▶ TASK STATEMENT:
Search the data for the word "yellow". Reproduce every line where it is found.

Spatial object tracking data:
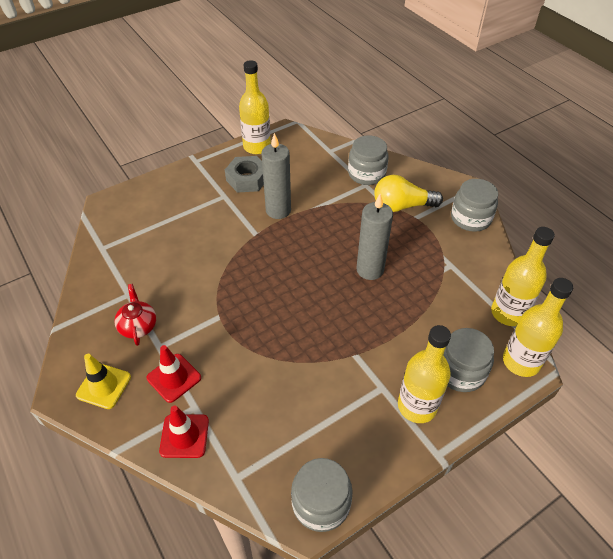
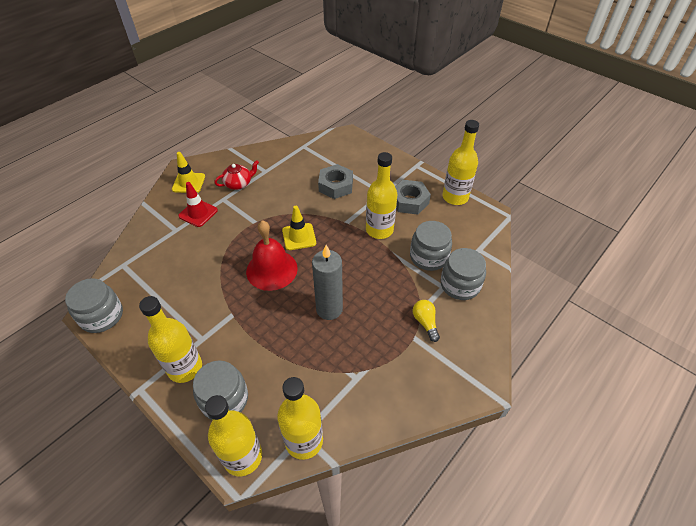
camera: 75 degrees right, 0 degrees up
(184, 436) = (153, 231): red traffic cone -> none
(193, 231) = (336, 186): none -> grey nut
(261, 278) = (299, 237): none -> yellow traffic cone
(278, 210) = (379, 230): grey candle -> yellow bottle
(302, 310) = (272, 269): none -> red bell
(402, 206) = (425, 323): yellow light bulb -> yellow light bulb, size x0.58
(470, 218) = (433, 391): grey jar -> grey jar (428, 257)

▶ EXERCISE RESULT:
(261, 278) = (299, 237): none -> yellow traffic cone
(278, 210) = (379, 230): grey candle -> yellow bottle
(402, 206) = (425, 323): yellow light bulb -> yellow light bulb, size x0.58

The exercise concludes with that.